Task: Every line holding "clockwise" should be copied from the records below.

Dataset entries:
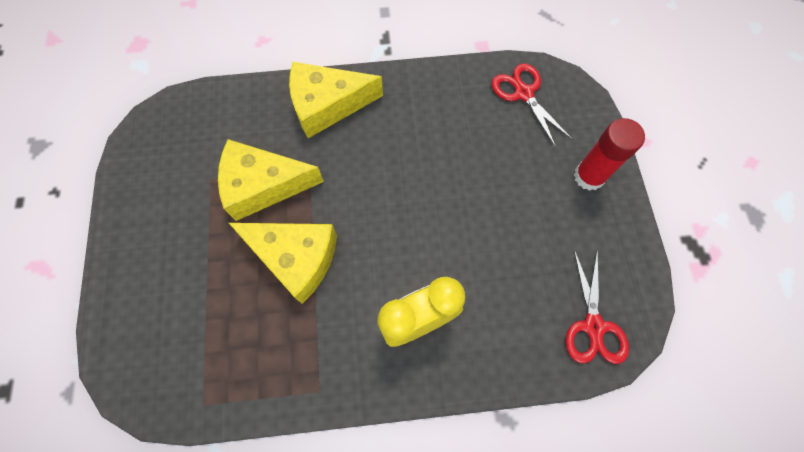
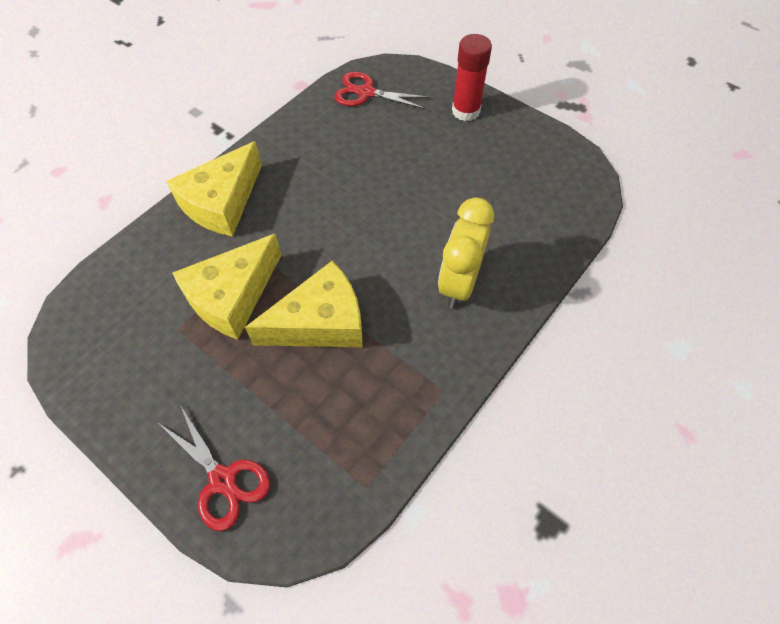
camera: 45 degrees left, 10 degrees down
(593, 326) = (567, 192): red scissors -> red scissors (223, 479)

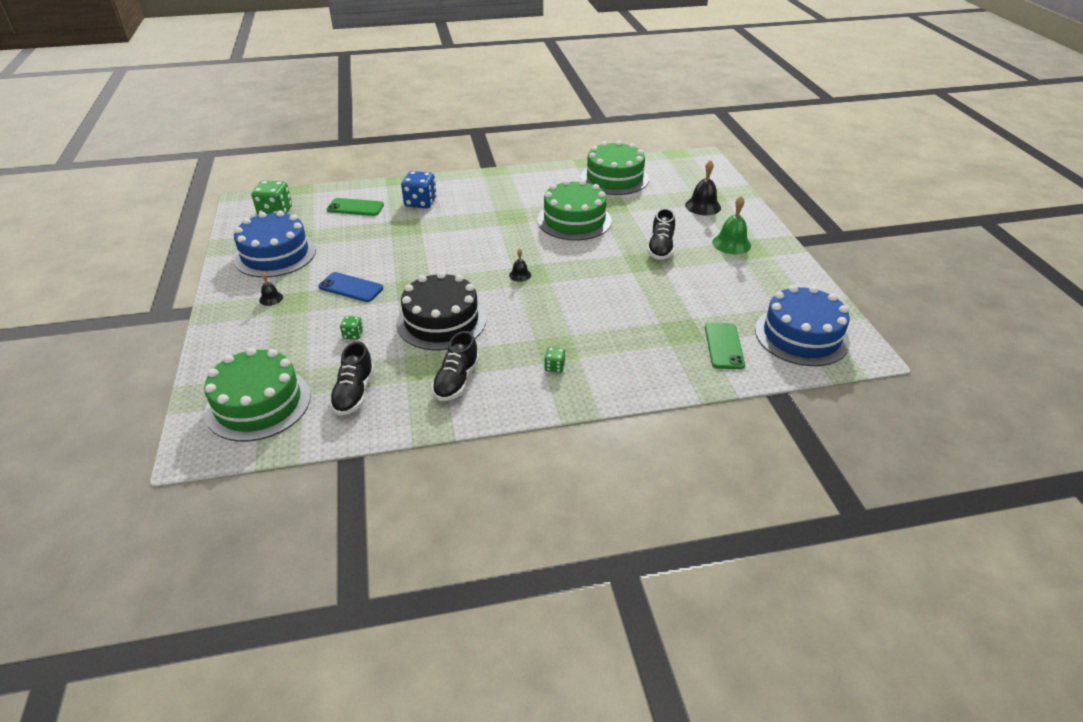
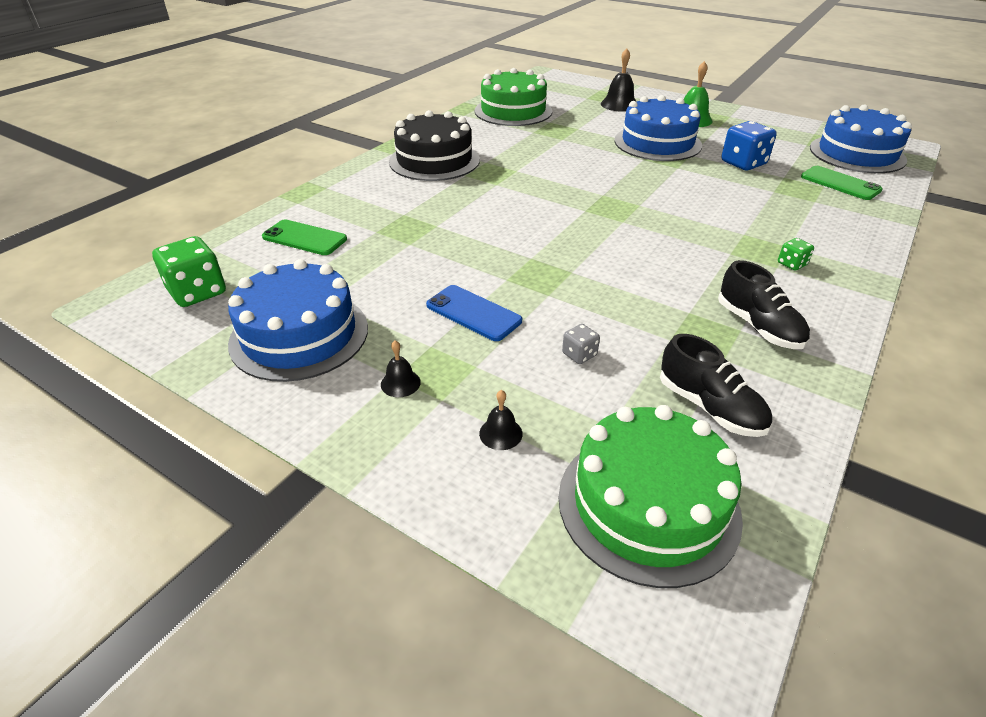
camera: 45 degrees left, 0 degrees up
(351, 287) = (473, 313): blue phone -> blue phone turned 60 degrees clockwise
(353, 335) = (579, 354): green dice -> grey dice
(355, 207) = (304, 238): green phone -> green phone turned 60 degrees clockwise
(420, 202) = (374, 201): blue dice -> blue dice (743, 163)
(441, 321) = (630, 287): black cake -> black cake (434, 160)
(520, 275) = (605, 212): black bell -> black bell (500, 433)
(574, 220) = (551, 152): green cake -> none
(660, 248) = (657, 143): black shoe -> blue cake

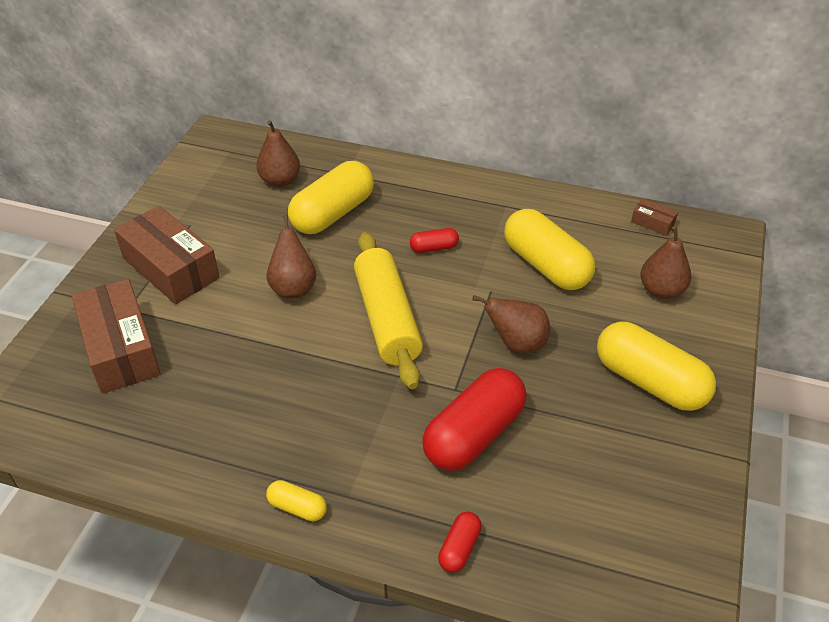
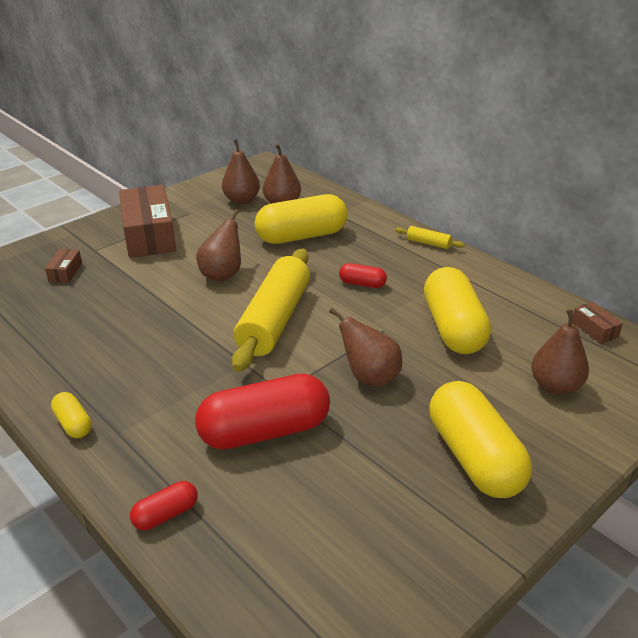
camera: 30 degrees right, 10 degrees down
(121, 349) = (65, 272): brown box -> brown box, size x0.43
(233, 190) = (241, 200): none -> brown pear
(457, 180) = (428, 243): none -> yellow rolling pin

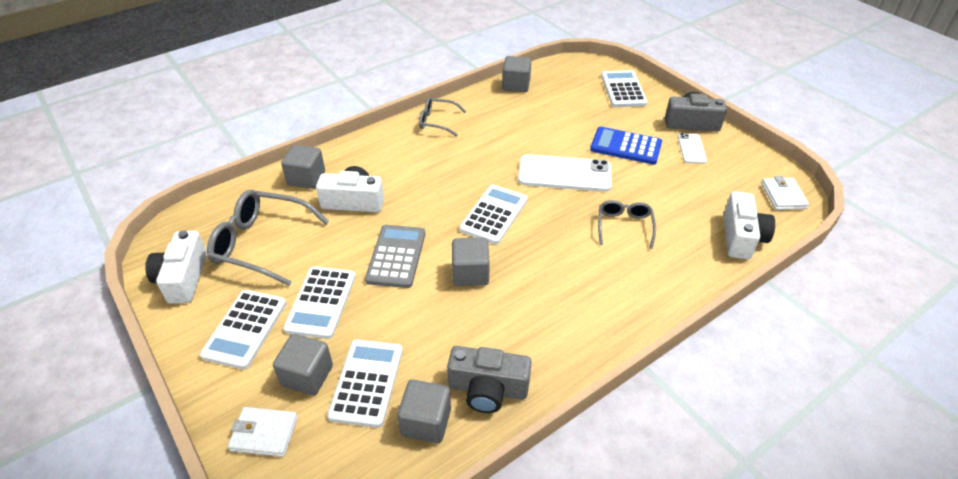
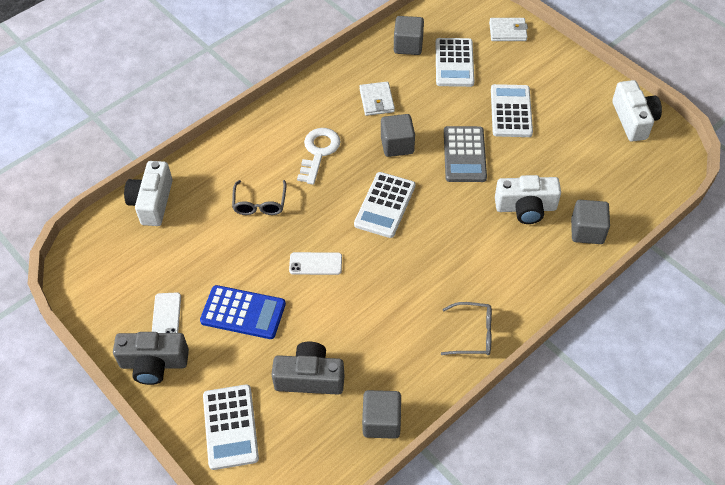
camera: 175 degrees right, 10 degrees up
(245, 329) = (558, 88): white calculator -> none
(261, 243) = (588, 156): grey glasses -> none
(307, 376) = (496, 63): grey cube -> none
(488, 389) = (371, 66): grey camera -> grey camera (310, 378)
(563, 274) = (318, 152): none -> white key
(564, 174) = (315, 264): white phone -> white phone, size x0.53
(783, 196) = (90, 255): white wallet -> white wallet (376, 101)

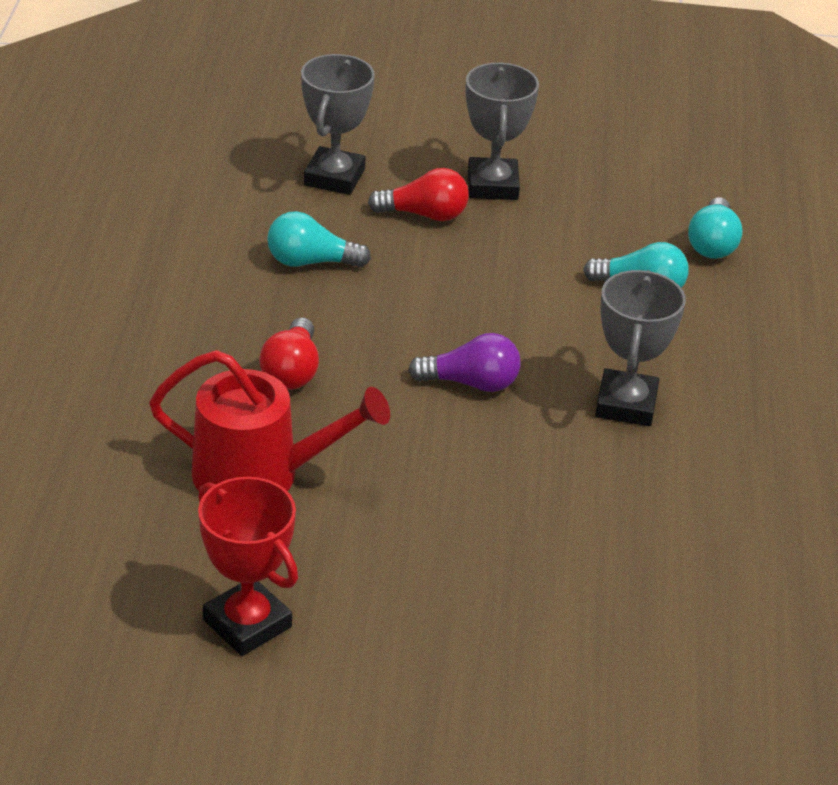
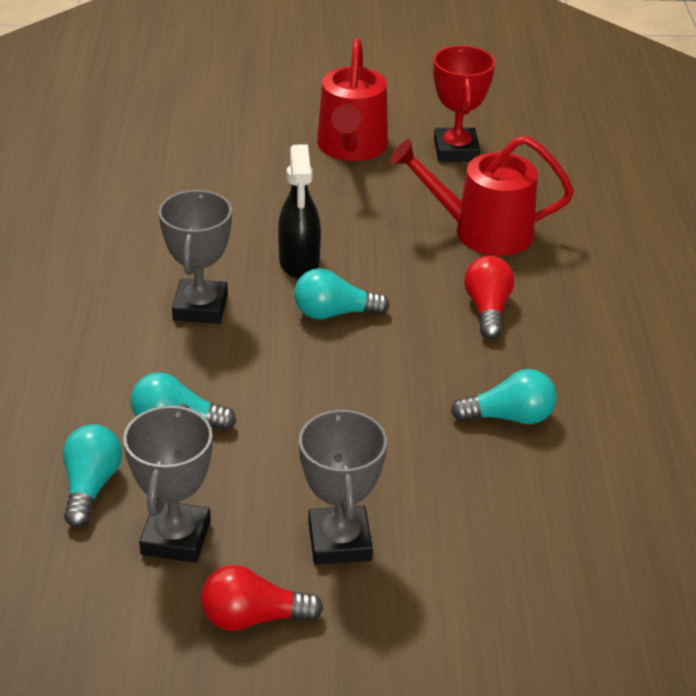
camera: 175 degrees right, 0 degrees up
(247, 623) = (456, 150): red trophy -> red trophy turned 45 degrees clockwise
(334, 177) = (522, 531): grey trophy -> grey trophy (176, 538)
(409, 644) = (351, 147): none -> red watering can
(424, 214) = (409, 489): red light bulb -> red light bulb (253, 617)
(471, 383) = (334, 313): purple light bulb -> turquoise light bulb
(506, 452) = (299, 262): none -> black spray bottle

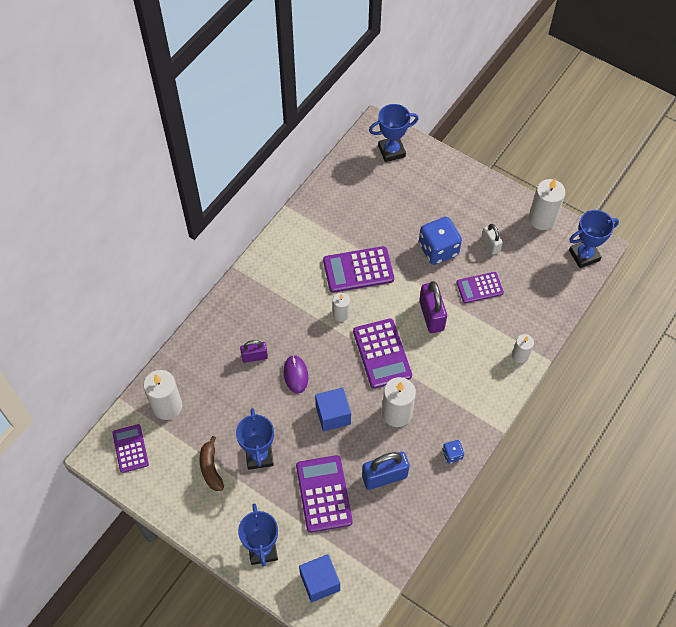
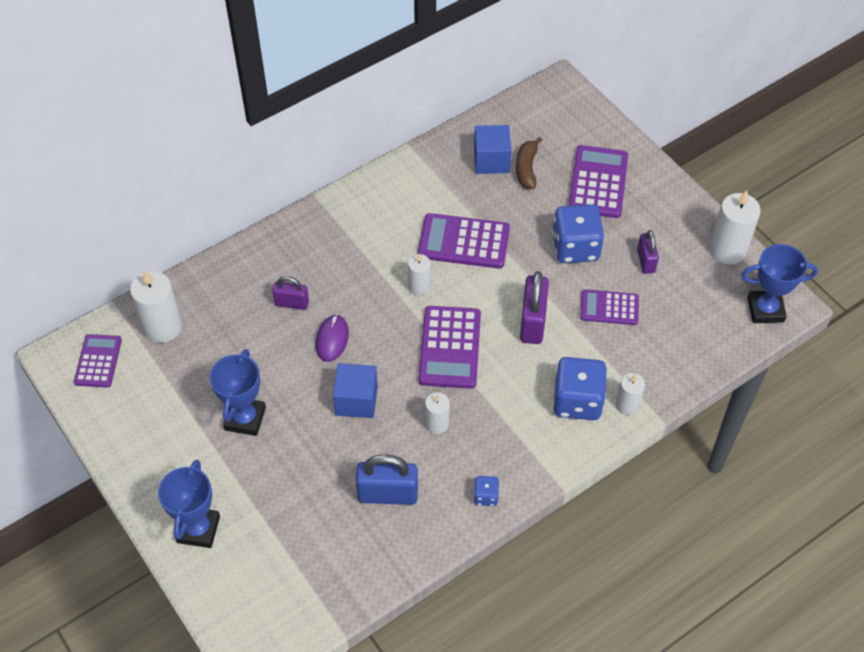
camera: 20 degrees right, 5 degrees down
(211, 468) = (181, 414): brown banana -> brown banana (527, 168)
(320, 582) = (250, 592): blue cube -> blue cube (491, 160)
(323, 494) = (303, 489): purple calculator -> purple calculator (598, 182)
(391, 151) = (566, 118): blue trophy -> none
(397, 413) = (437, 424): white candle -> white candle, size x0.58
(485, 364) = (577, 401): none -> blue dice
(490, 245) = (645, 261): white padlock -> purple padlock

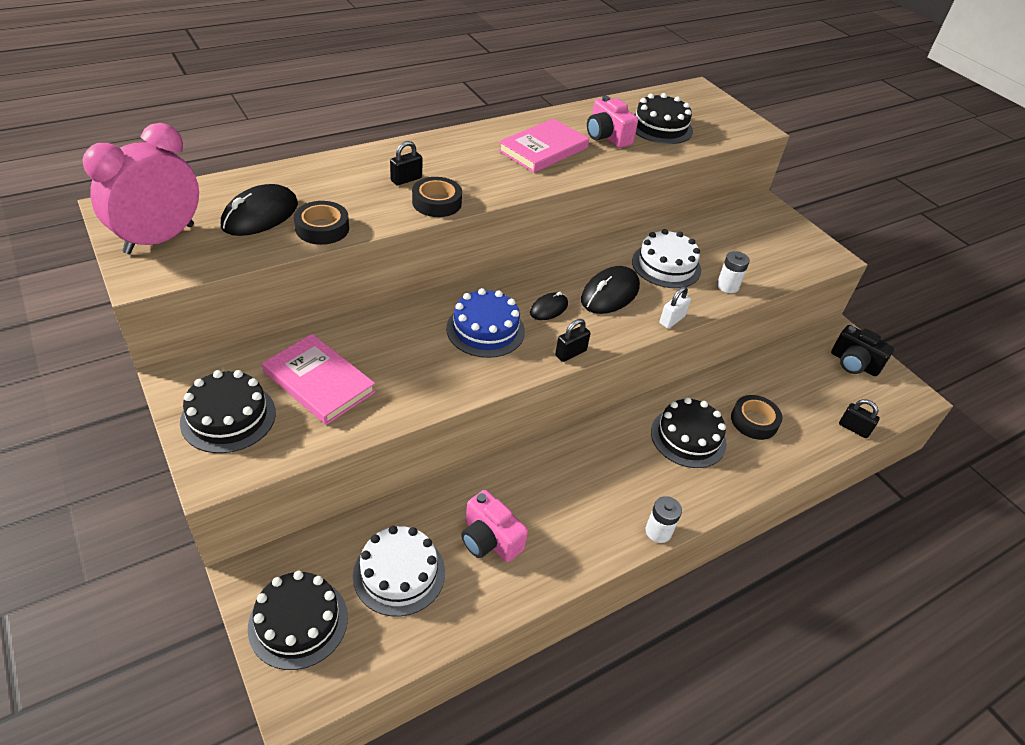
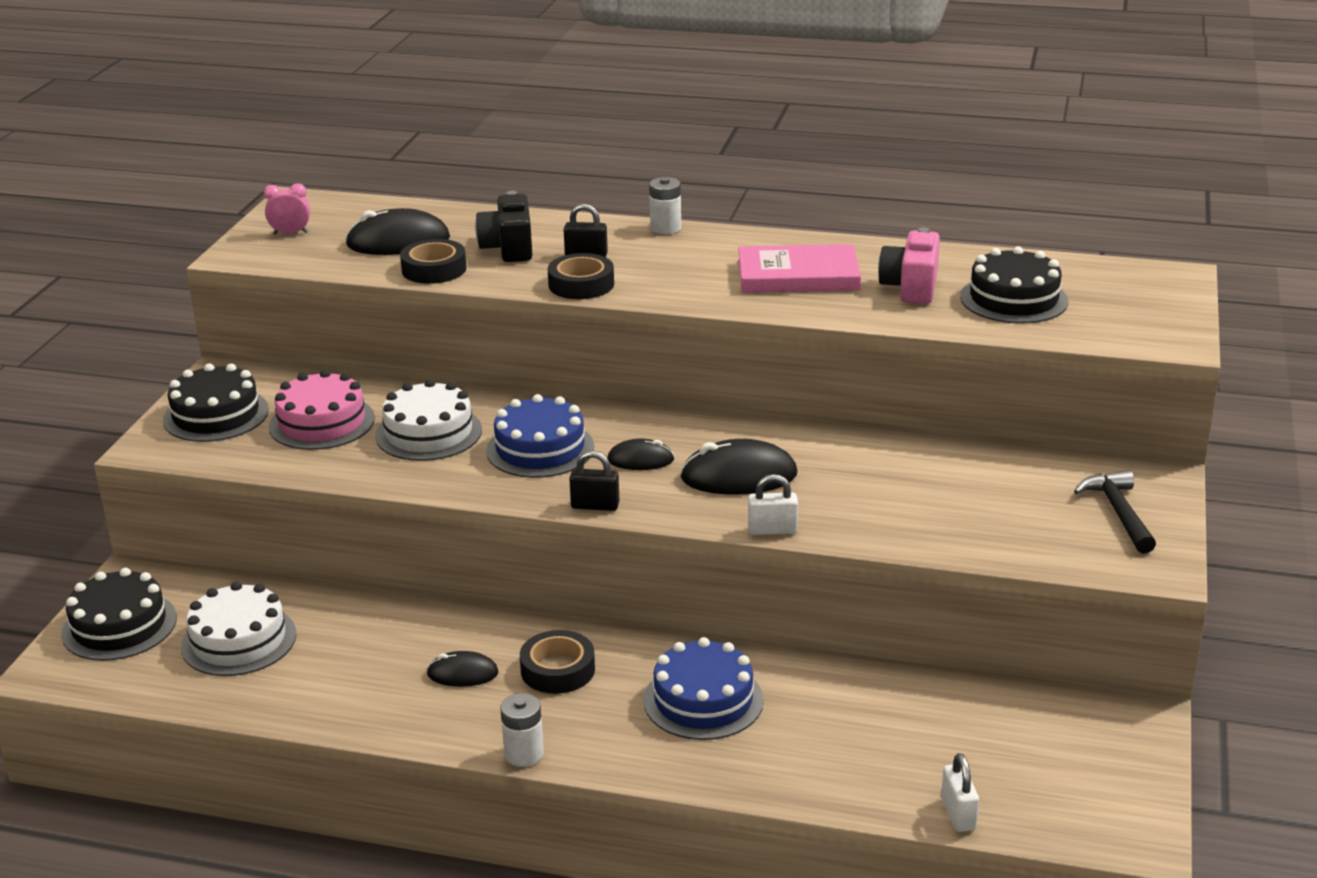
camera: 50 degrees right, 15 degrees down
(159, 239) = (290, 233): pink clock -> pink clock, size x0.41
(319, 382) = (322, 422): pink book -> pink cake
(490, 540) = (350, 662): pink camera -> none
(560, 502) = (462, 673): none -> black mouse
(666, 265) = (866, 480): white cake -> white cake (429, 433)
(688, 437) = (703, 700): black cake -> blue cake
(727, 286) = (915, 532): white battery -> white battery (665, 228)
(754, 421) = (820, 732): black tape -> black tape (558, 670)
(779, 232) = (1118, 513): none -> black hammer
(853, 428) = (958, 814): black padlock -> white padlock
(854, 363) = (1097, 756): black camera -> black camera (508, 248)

Solved problem:
(351, 287) = (473, 313): blue phone -> blue phone turned 60 degrees clockwise
(355, 207) = (304, 238): green phone -> green phone turned 60 degrees clockwise
(247, 623) = (456, 150): red trophy -> red trophy turned 45 degrees clockwise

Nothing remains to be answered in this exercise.